Before-and-after change records
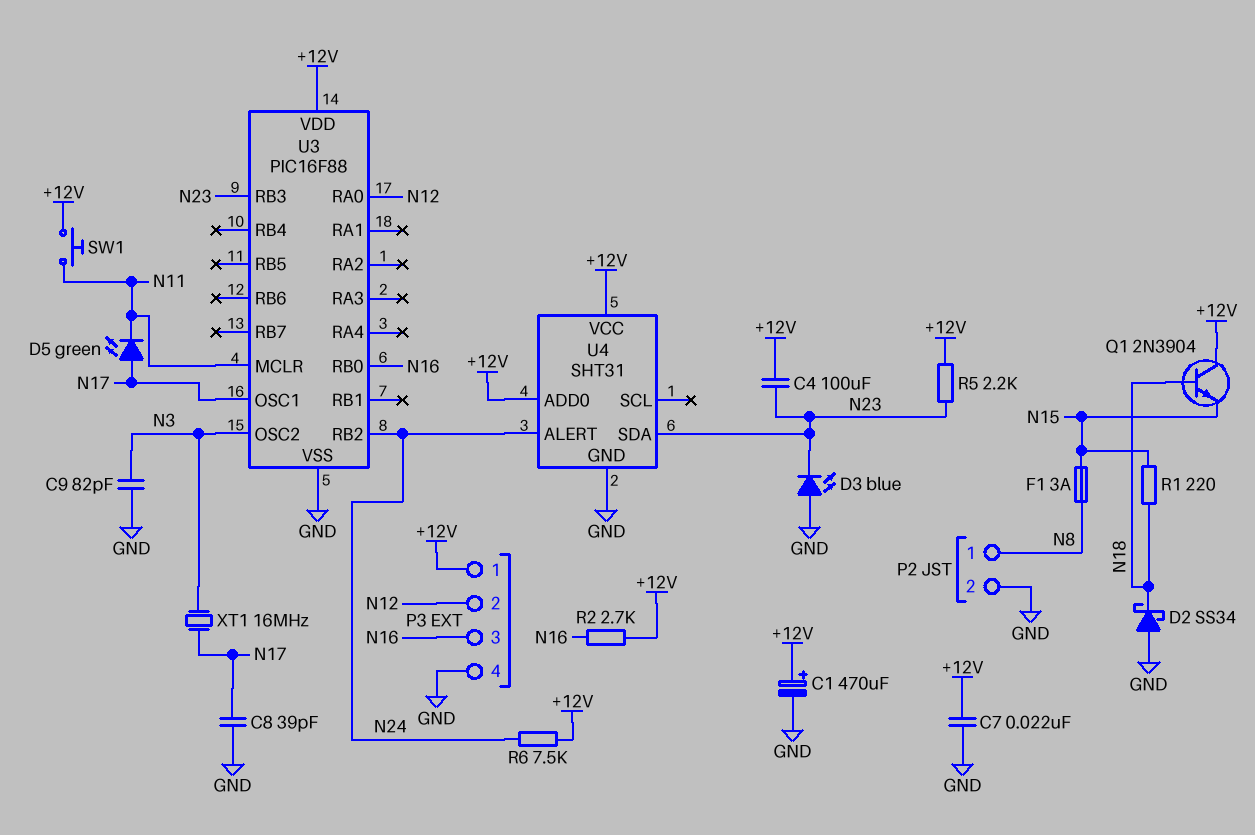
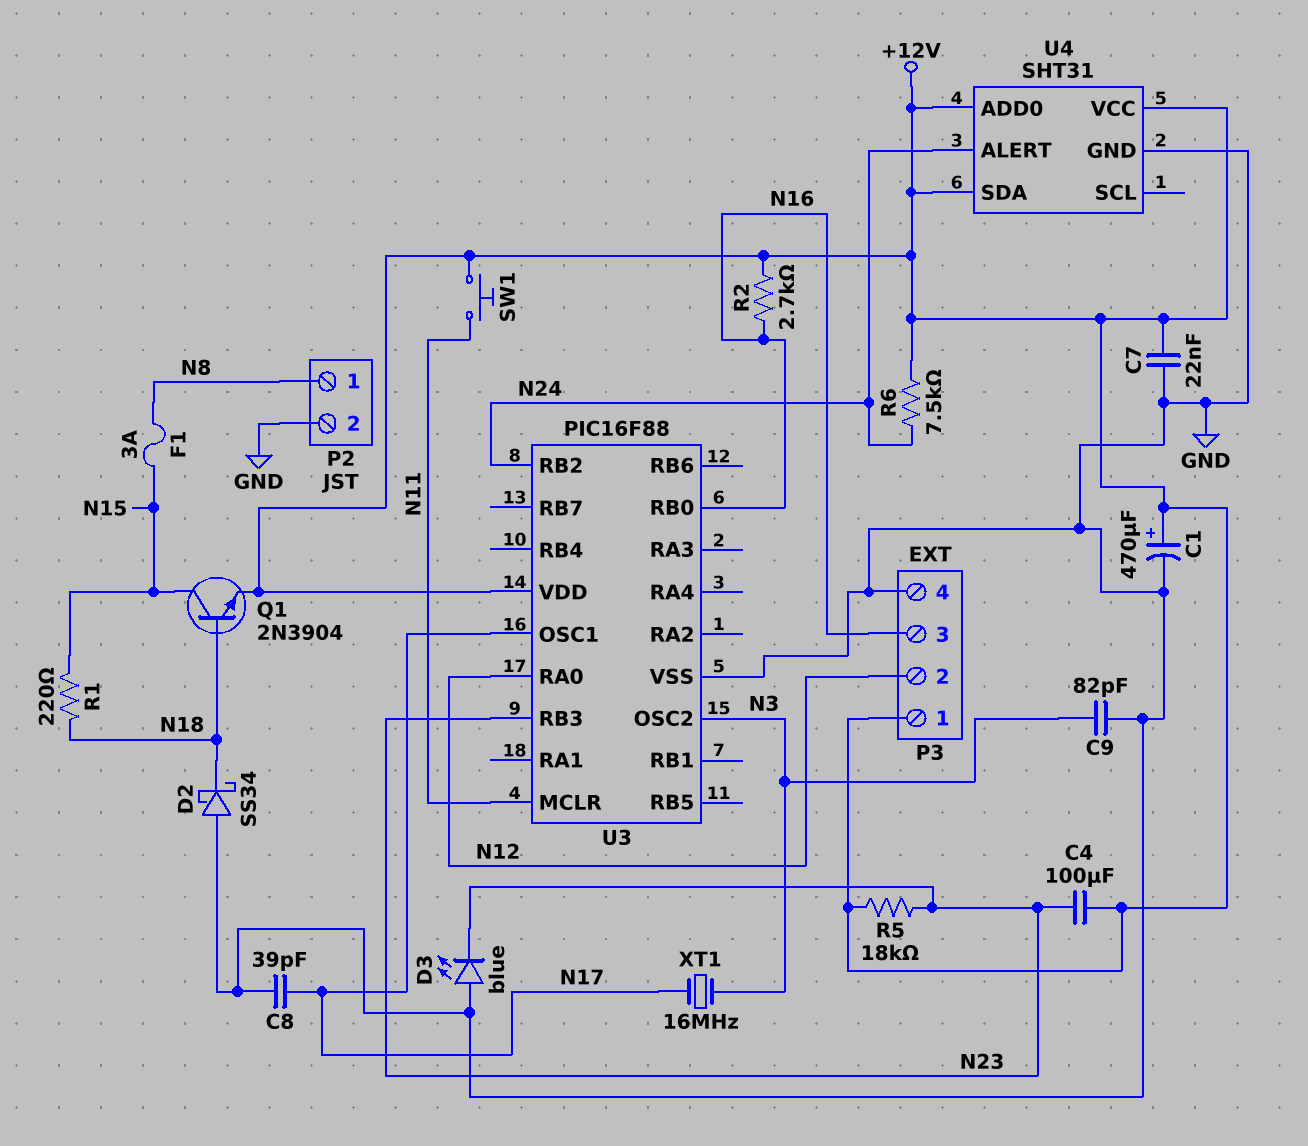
D5: LED green (A N17, K N11) -> none
Q1: NPN 2N3904 (B N18, C +12V, E N15) -> NPN 2N3904 (B N18, C N15, E +12V)
R5: 2.2k (+12V, N23) -> 18k (+12V, N23)
U4 pin SDA: N23 -> +12V

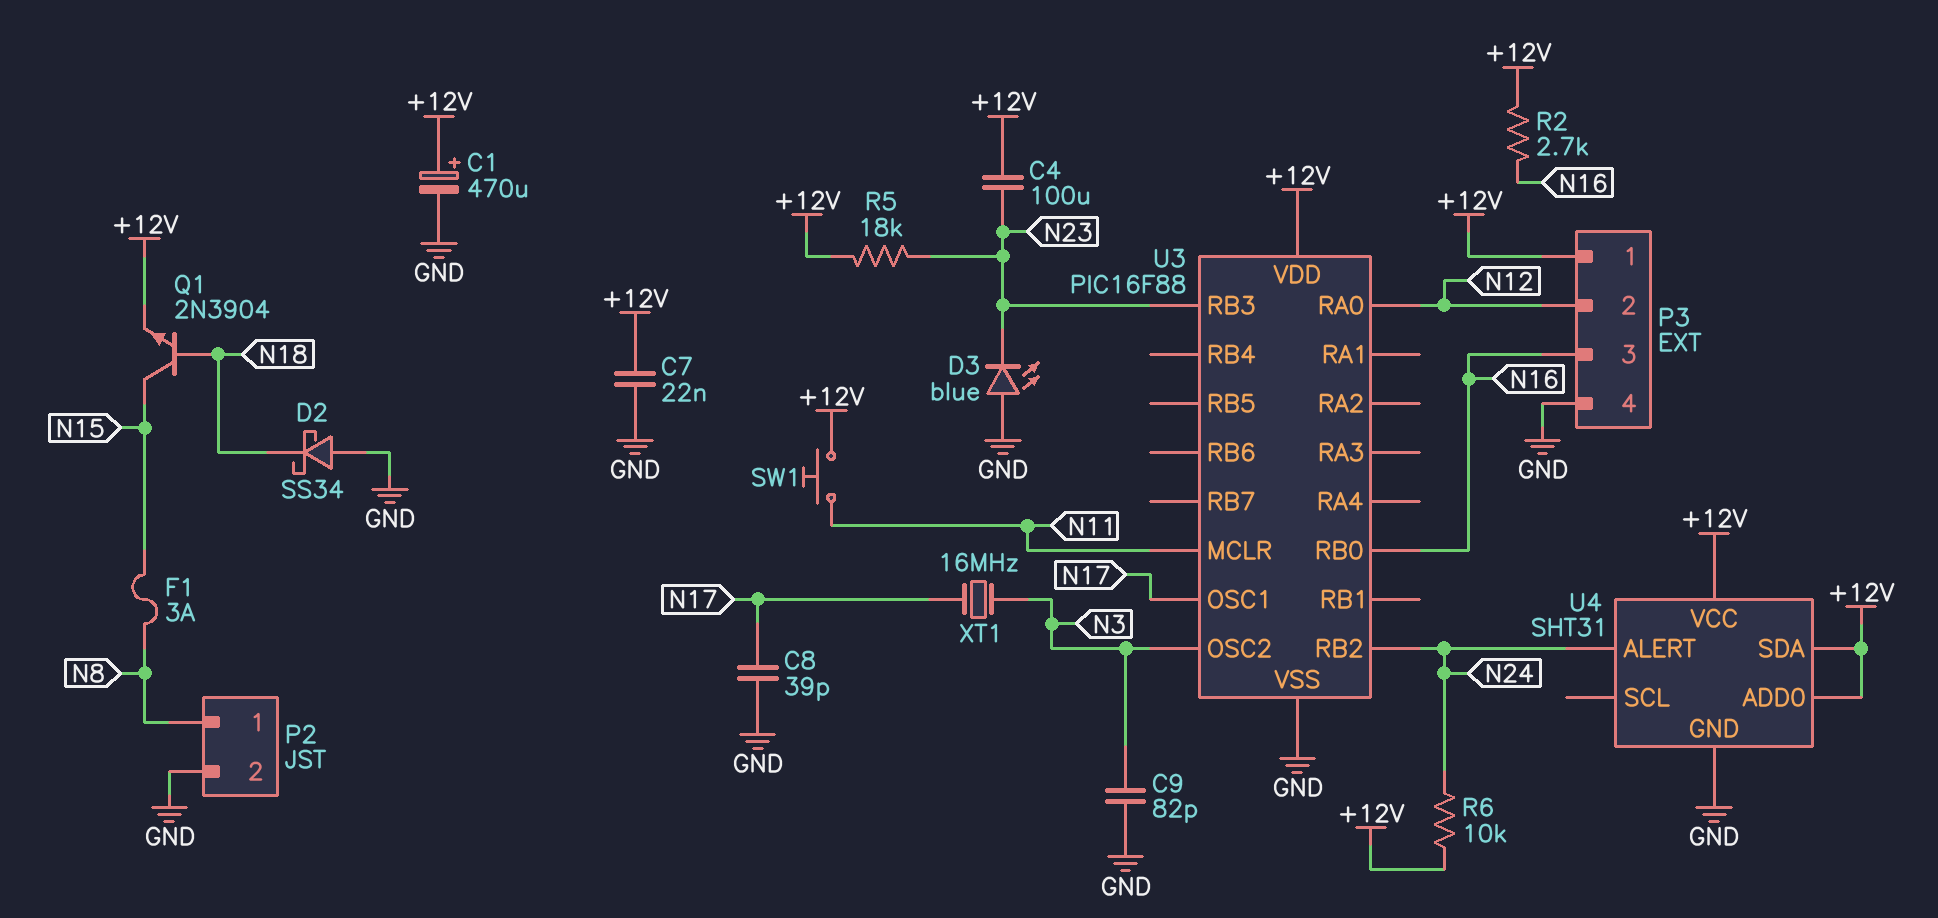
R1: 220 (N15, N18) -> none
R6: 7.5k (+12V, N24) -> 10k (+12V, N24)

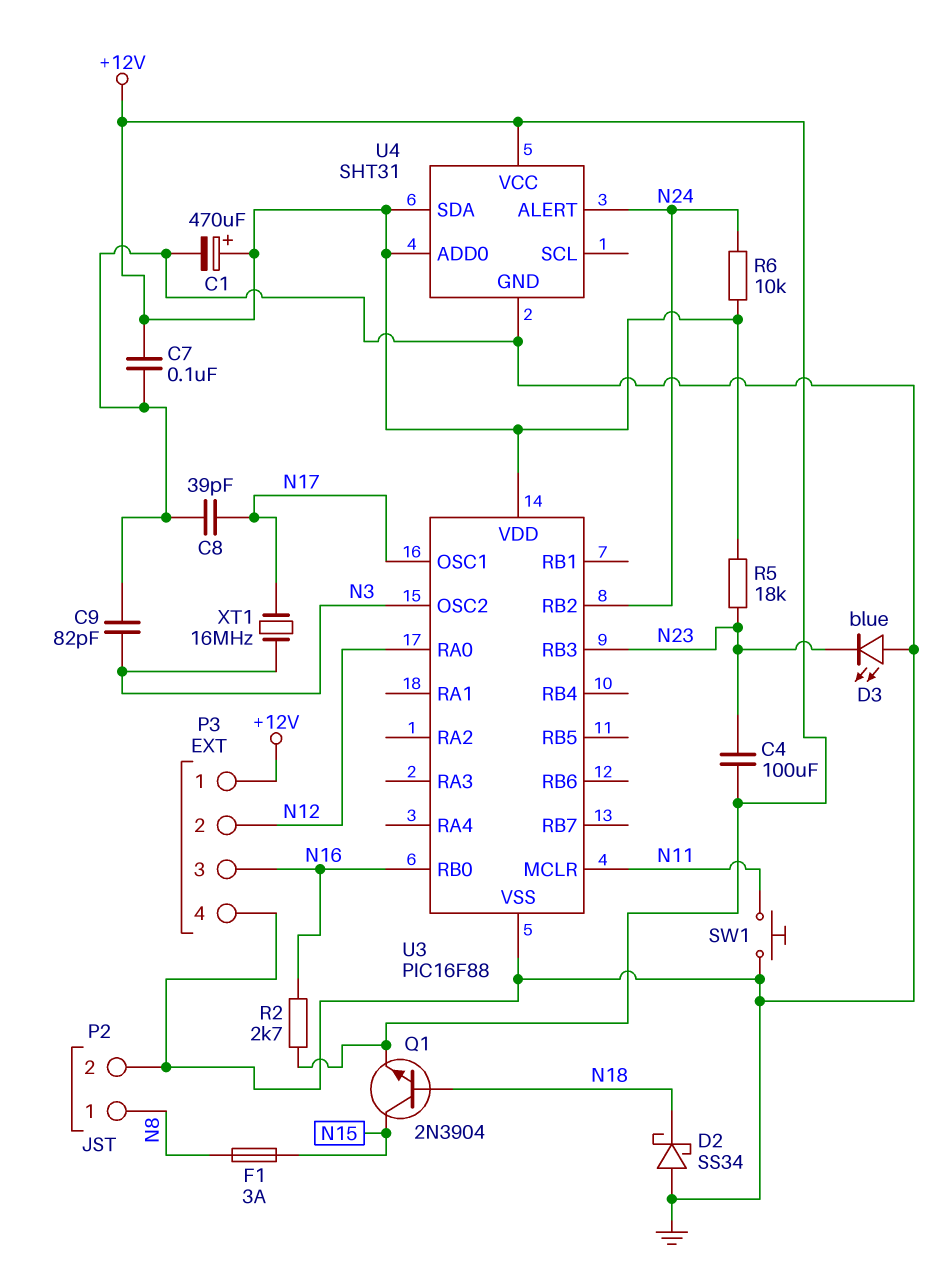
C7: 22nF (+12V, GND) -> 100nF (+12V, GND)
SW1: button (+12V, N11) -> button (GND, N11)

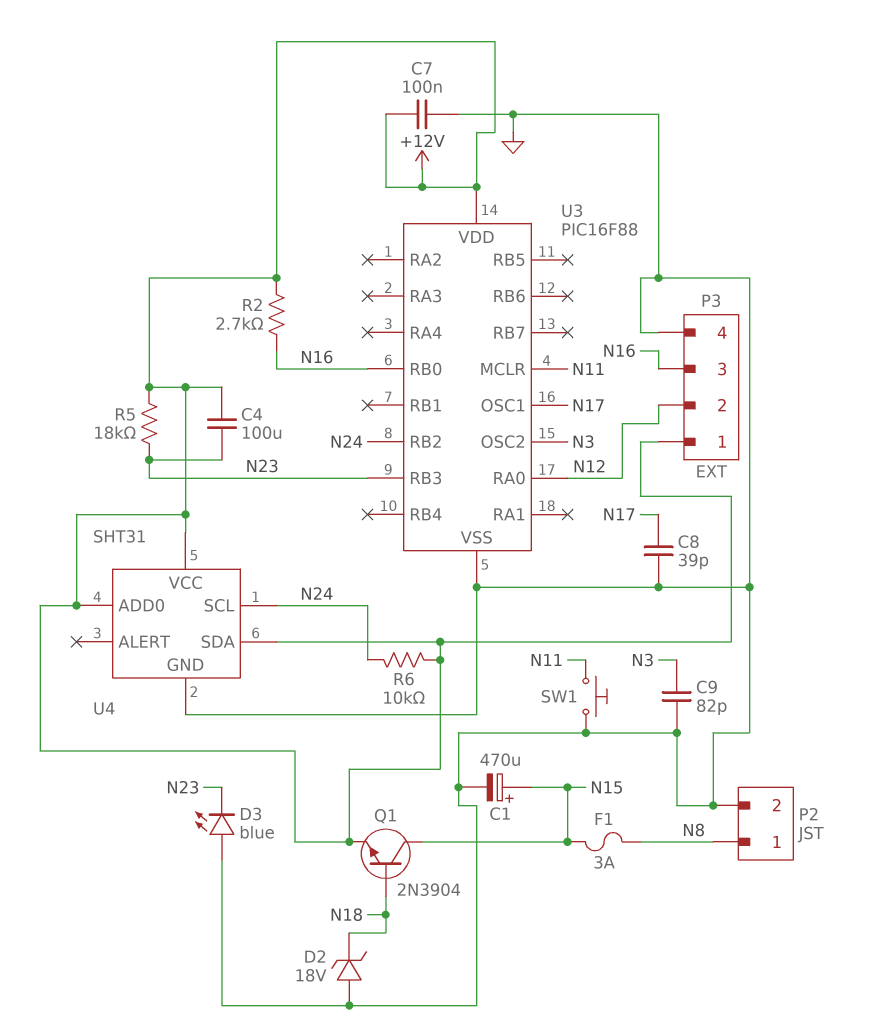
C1: 470uF (plus +12V, minus GND) -> 470uF (plus N15, minus GND)
D2: schottky SS34 (A GND, K N18) -> zener 18V (A GND, K N18)
U4 pin ALERT: N24 -> none
U4 pin SCL: none -> N24
XT1: 16MHz (N3, N17) -> none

Exercise details => Looking through the records, copy out every line in which the word "none" is found.

Worked solution =>
D5: LED green (A N17, K N11) -> none
R1: 220 (N15, N18) -> none
U4 pin ALERT: N24 -> none
U4 pin SCL: none -> N24
XT1: 16MHz (N3, N17) -> none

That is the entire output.